[Provided data]
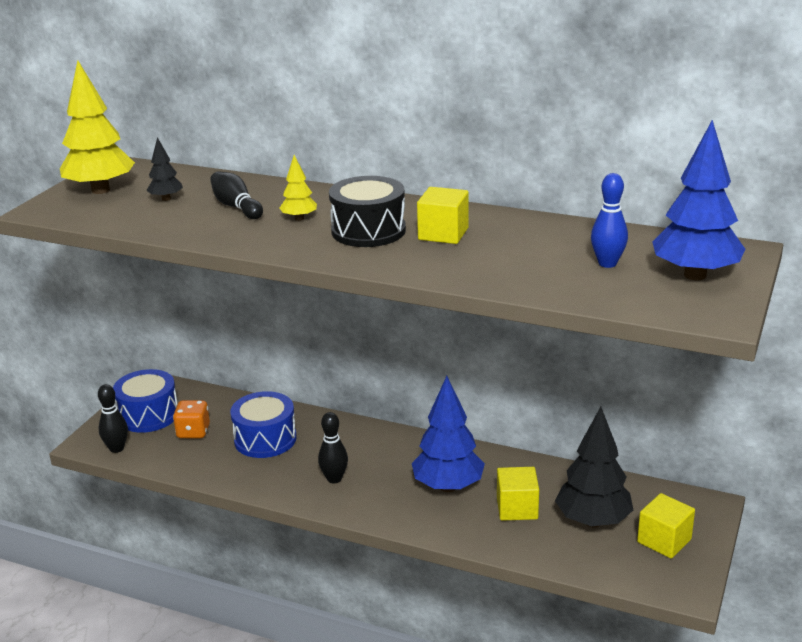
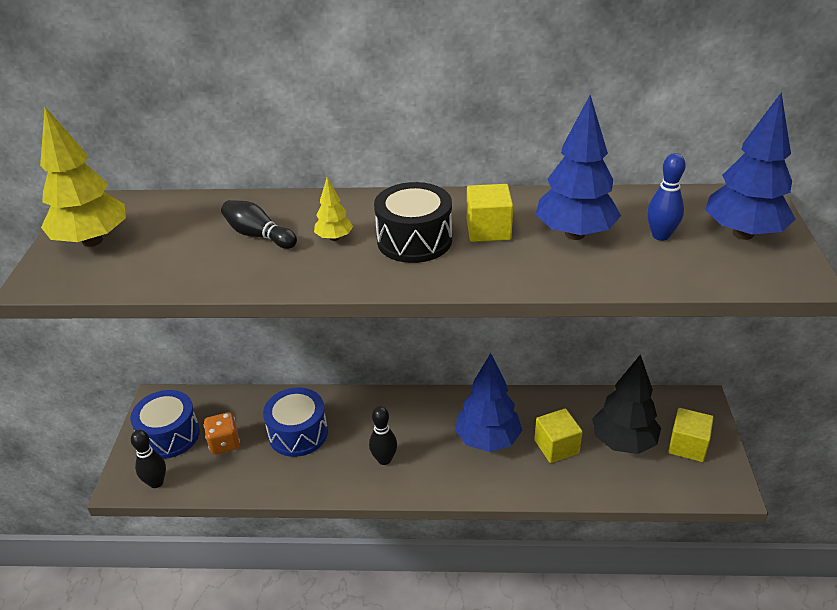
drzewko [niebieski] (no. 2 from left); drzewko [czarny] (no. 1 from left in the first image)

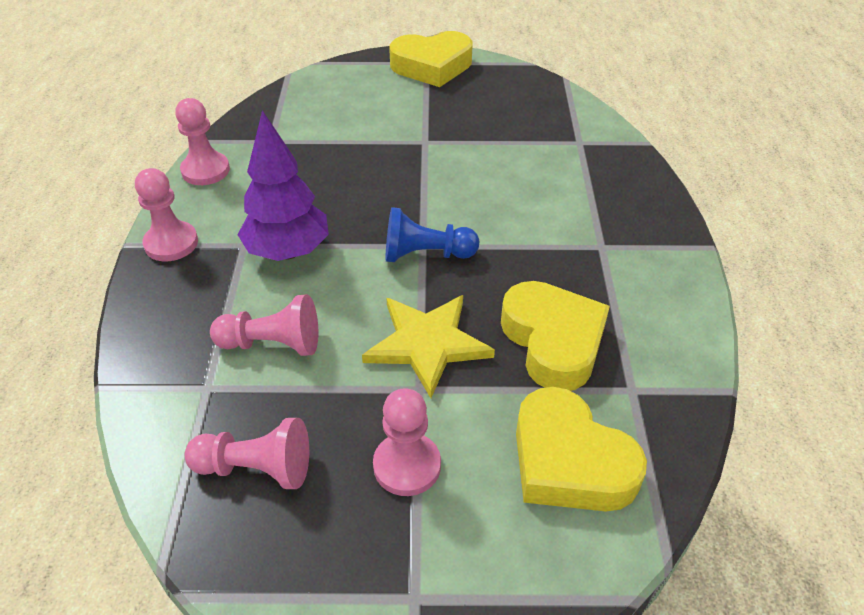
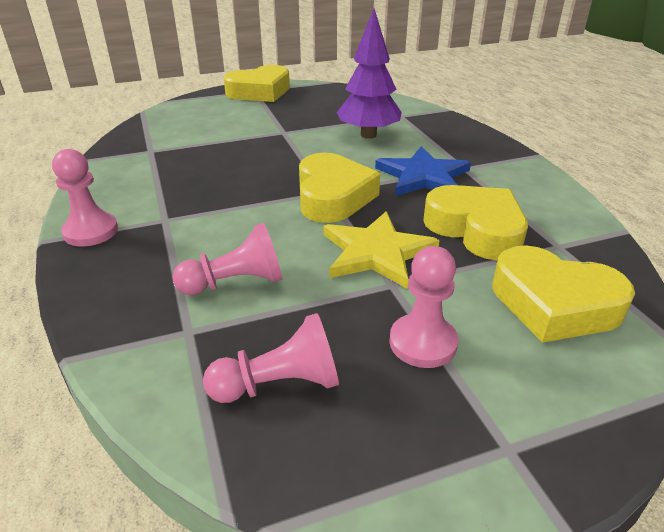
serce [żółty] (no. 2 from left); drzewko [fioletowy]; gwiazda [niebieski]; pionek [różowy] (no. 2 from left in the first image)

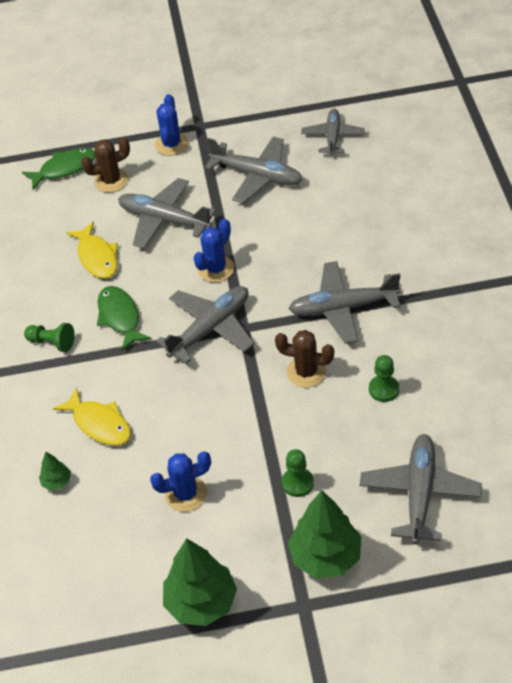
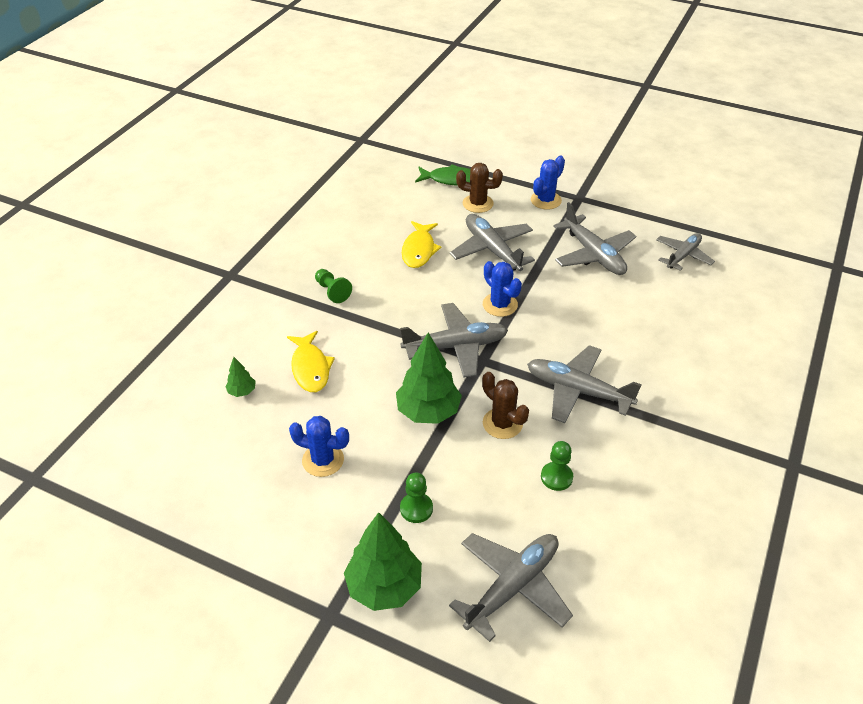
drzewko [zielony] (no. 3 from left); kaktus [niebieski] (no. 2 from left); ryba [zielony] (no. 2 from left in the first image)

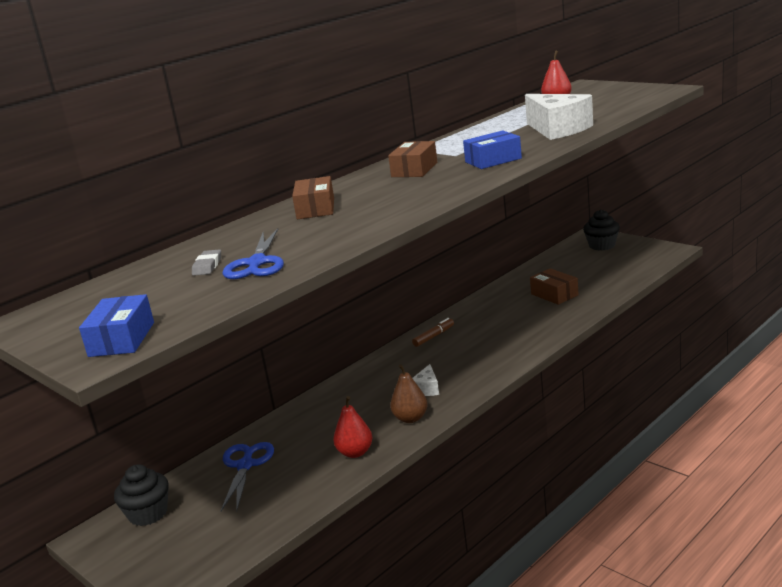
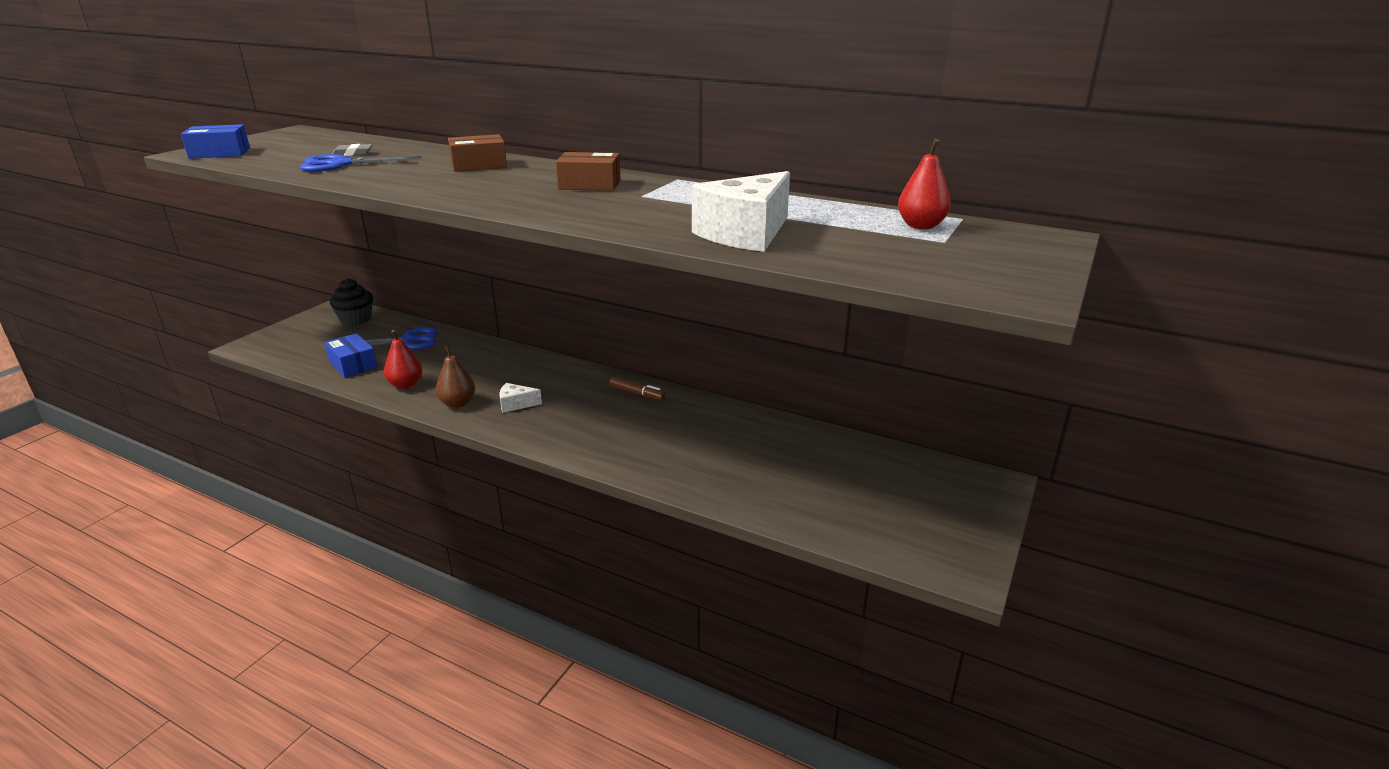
pudełko [niebieski] (no. 2 from left); pudełko [brązowy] (no. 3 from left in the first image); muffinka [czarny] (no. 2 from left in the first image)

[What the exercise asks] Print the data again word for word, pictures excluded.

[Written answer]
drzewko [niebieski] (no. 2 from left); drzewko [czarny] (no. 1 from left in the first image)

serce [żółty] (no. 2 from left); drzewko [fioletowy]; gwiazda [niebieski]; pionek [różowy] (no. 2 from left in the first image)

drzewko [zielony] (no. 3 from left); kaktus [niebieski] (no. 2 from left); ryba [zielony] (no. 2 from left in the first image)

pudełko [niebieski] (no. 2 from left); pudełko [brązowy] (no. 3 from left in the first image); muffinka [czarny] (no. 2 from left in the first image)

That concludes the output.